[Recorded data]
-=-=-

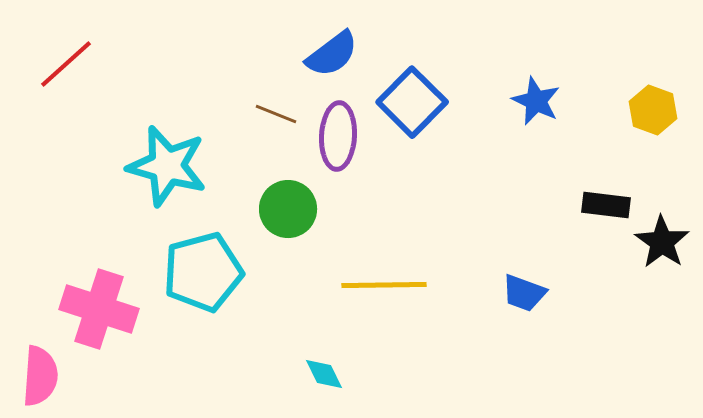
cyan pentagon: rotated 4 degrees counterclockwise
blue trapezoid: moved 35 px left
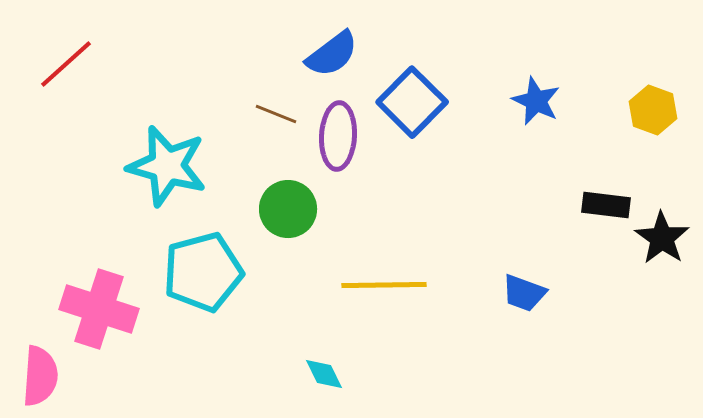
black star: moved 4 px up
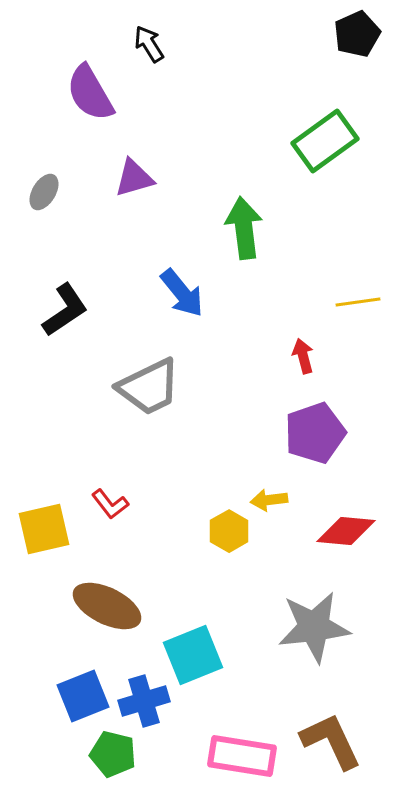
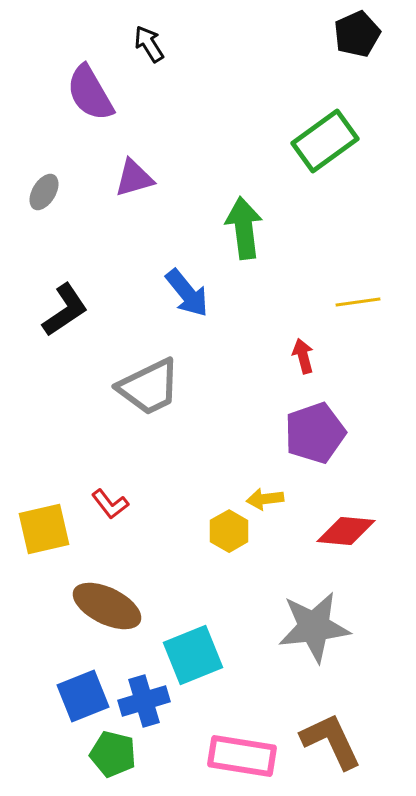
blue arrow: moved 5 px right
yellow arrow: moved 4 px left, 1 px up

-=-=-

• [Description of the task] Count the lines in the items that contain the string "left", treating uppercase and lowercase as different, and reply with only that number.

• [Exercise output] 2